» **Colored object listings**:
>>>>

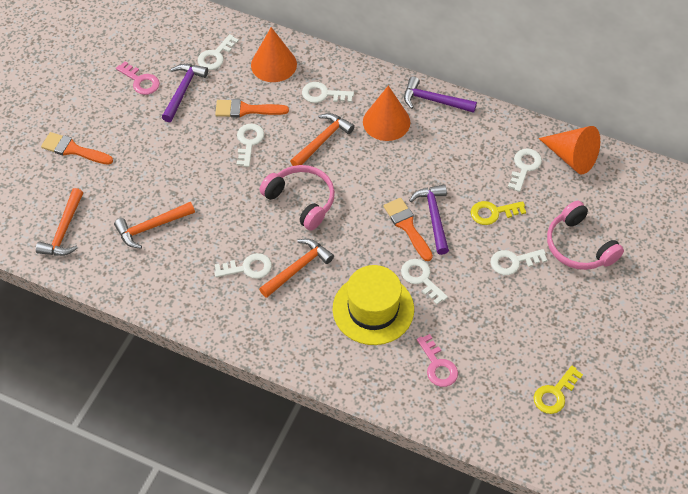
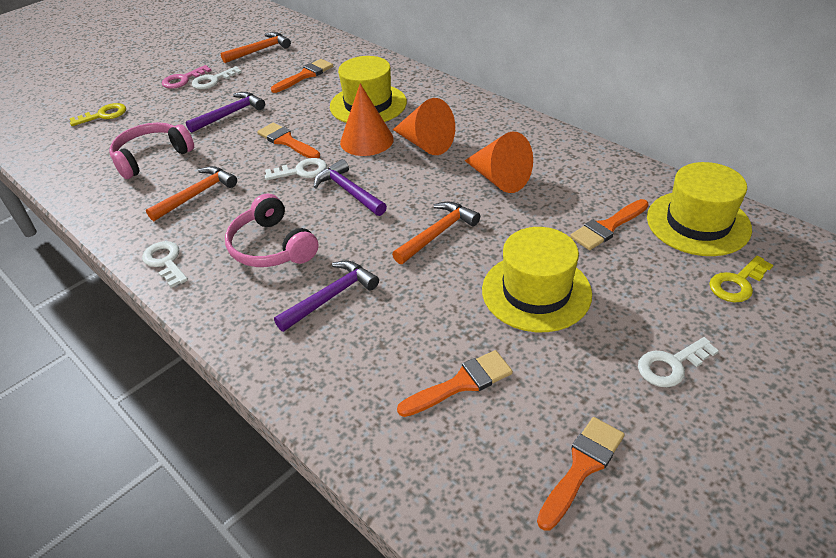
orange brush: 3 -> 5
orange hammer: 4 -> 3
pink key: 2 -> 1
white key: 7 -> 4
yellow hat: 1 -> 3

<<<<

» **REQUIRED WORK**: Could you copy exactly the lines from the one containing "orange hammer: 4 -> 3" through the end of the records above, and nothing more?

» **OUTPUT FOR THIS TASK**:
orange hammer: 4 -> 3
pink key: 2 -> 1
white key: 7 -> 4
yellow hat: 1 -> 3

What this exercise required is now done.